Task goal: Retype only the lines below from the one with "release.log: [60,210,290,362] ->" to the one with "forecast31: [277,942,319,975] ->", inclusive, skipping every image.

Supplied data:
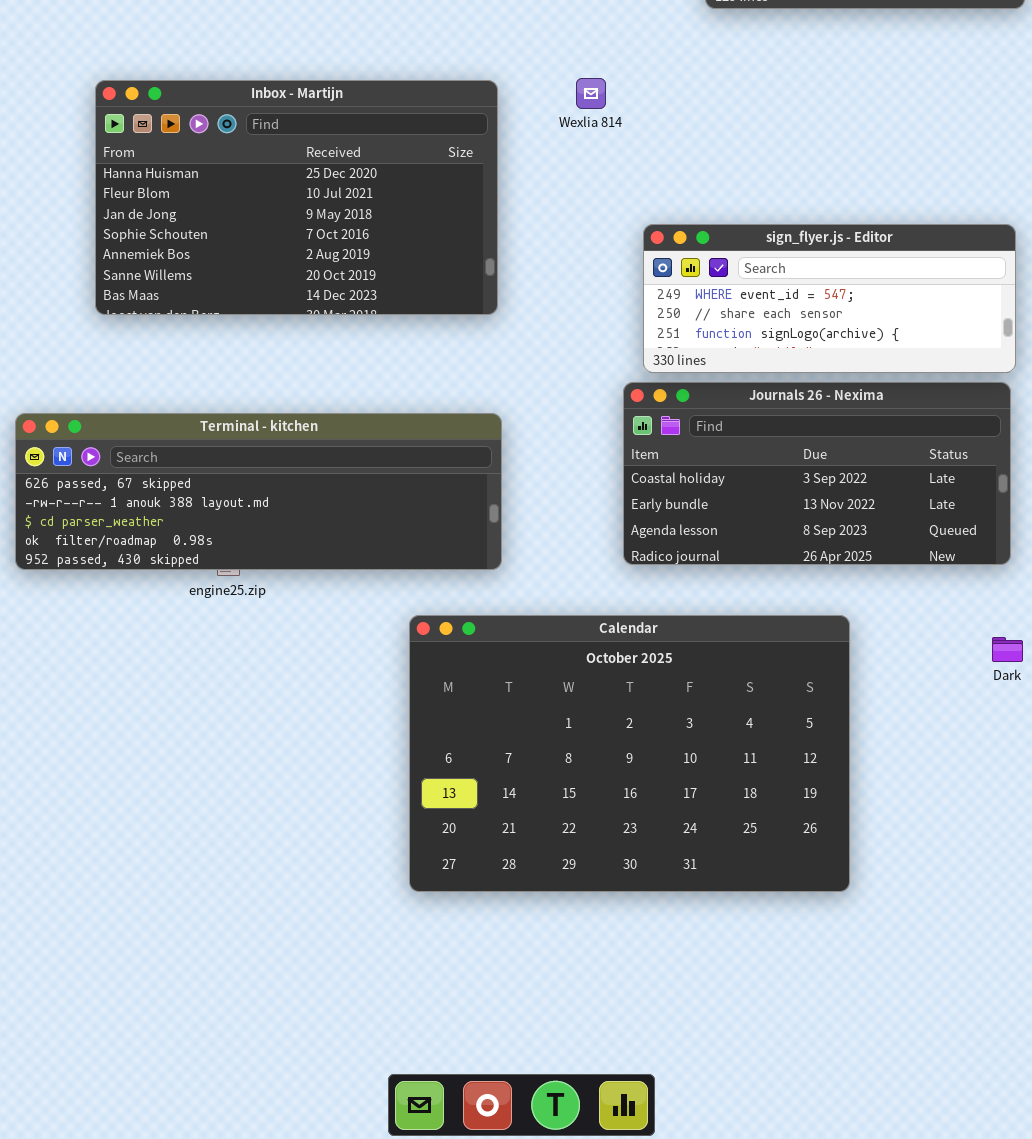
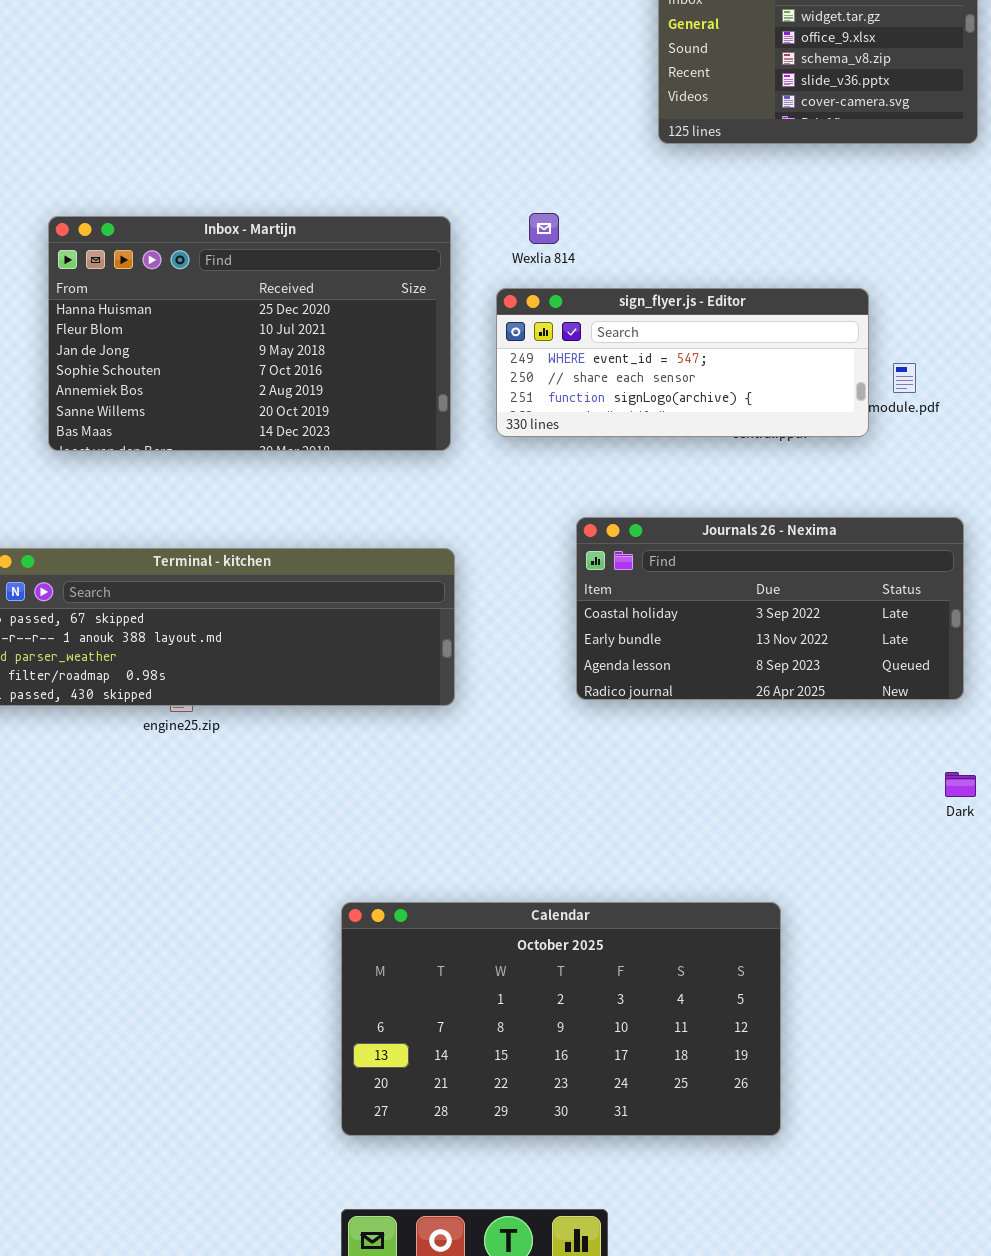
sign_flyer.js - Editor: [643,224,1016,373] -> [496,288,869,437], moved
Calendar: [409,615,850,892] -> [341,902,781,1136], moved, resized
* * *
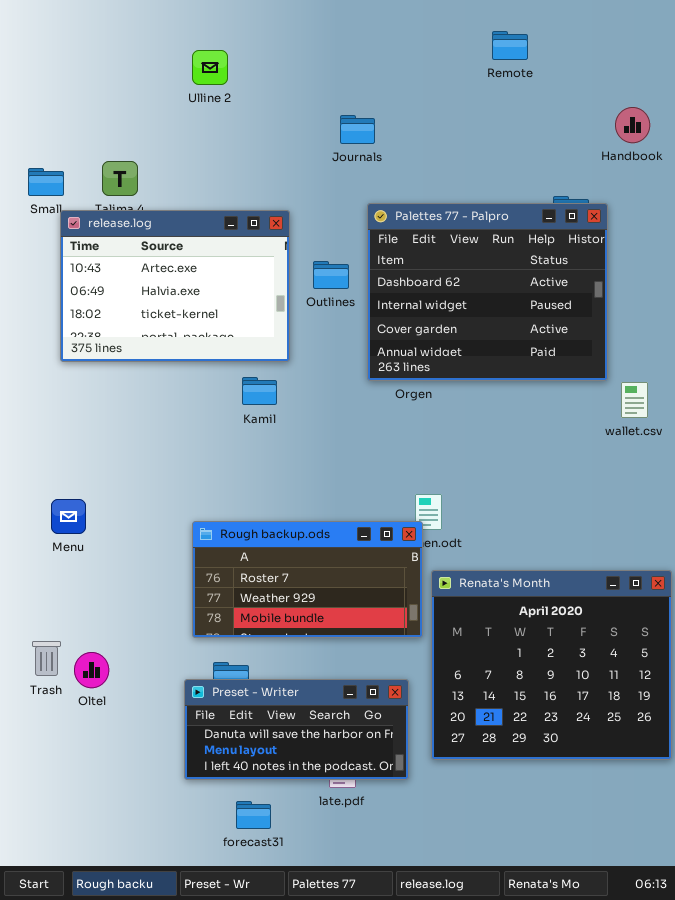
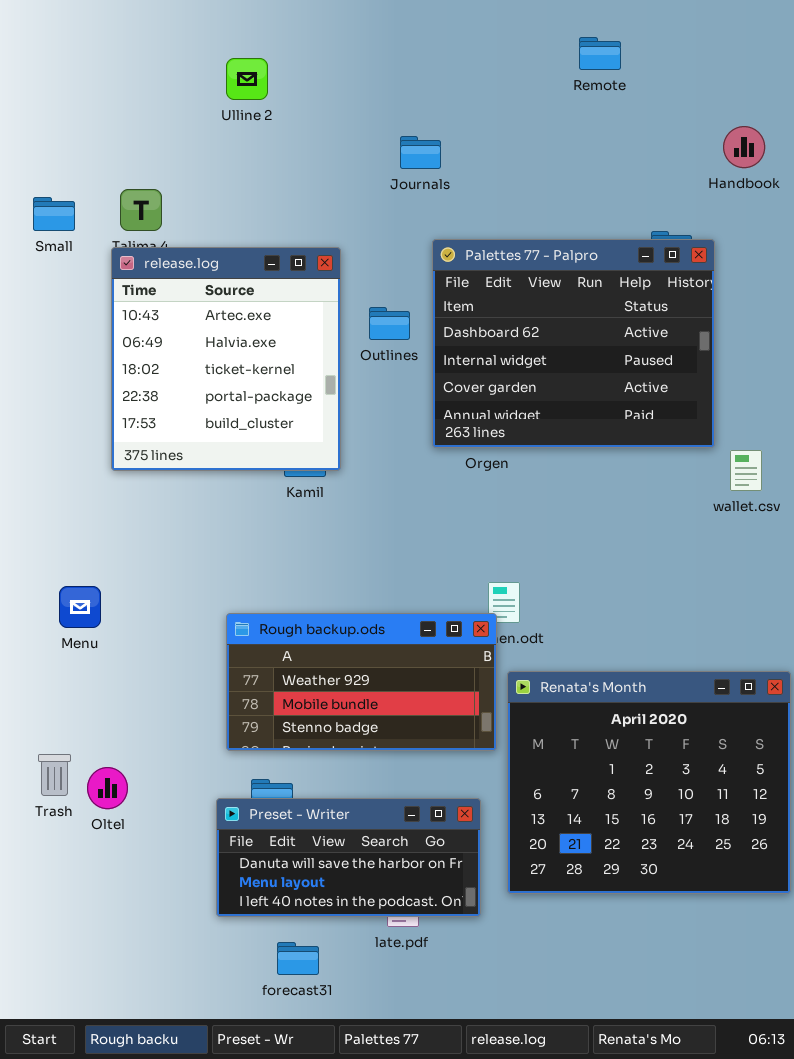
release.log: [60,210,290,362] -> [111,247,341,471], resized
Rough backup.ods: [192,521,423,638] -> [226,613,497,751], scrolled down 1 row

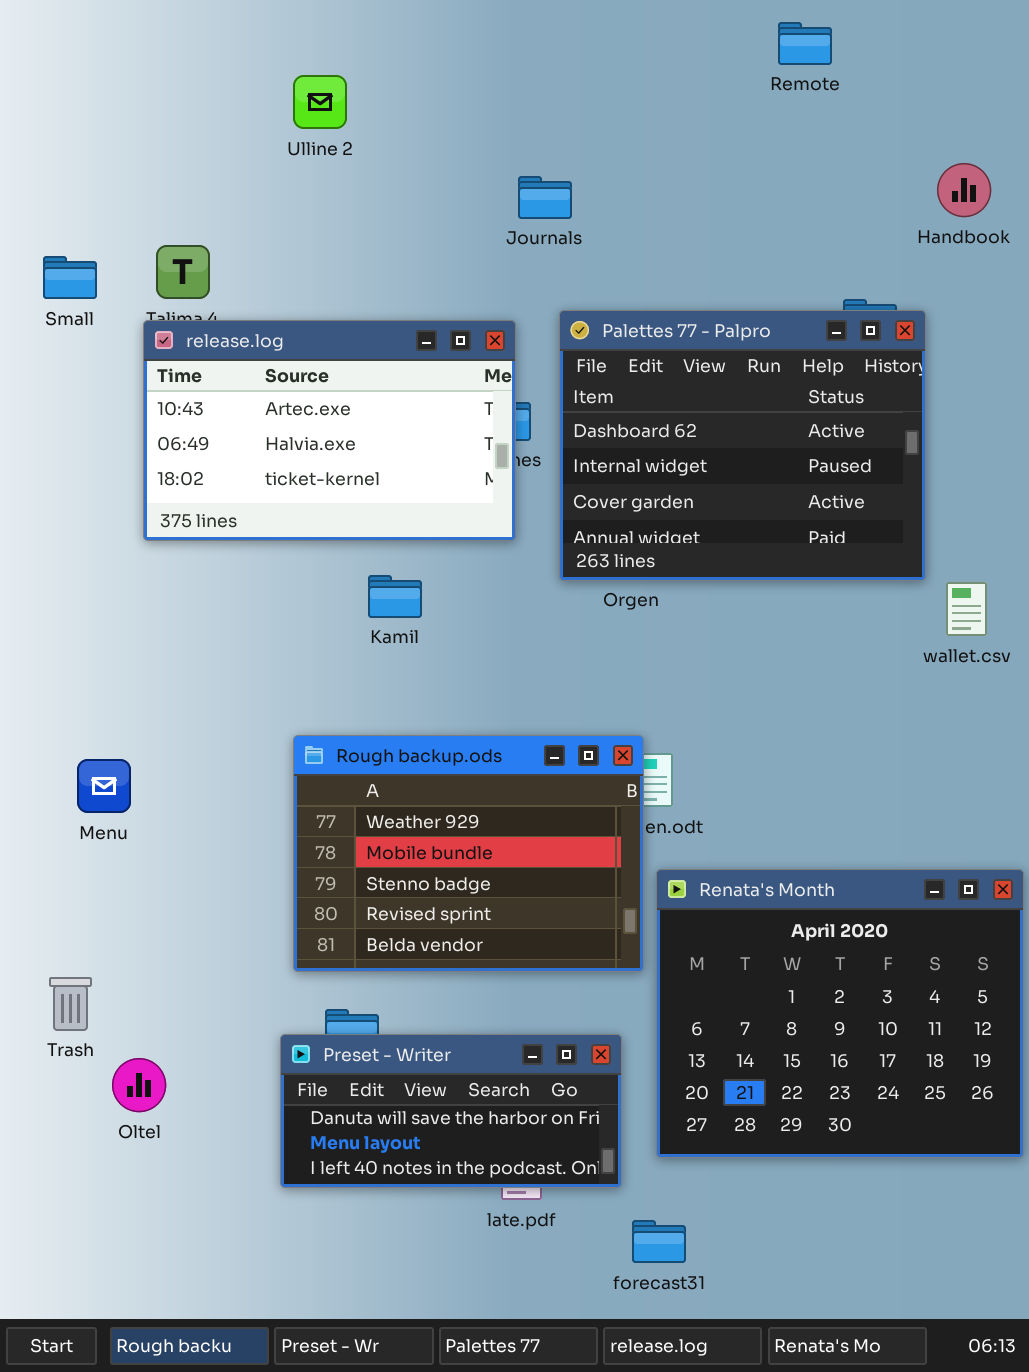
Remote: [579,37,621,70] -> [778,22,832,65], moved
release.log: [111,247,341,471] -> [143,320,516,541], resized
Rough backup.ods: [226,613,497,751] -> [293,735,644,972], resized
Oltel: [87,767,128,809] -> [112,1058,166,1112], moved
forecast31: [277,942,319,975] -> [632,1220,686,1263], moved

Response:
release.log: [60,210,290,362] -> [111,247,341,471], resized
Rough backup.ods: [192,521,423,638] -> [226,613,497,751], scrolled down 1 row

Remote: [579,37,621,70] -> [778,22,832,65], moved
release.log: [111,247,341,471] -> [143,320,516,541], resized
Rough backup.ods: [226,613,497,751] -> [293,735,644,972], resized
Oltel: [87,767,128,809] -> [112,1058,166,1112], moved
forecast31: [277,942,319,975] -> [632,1220,686,1263], moved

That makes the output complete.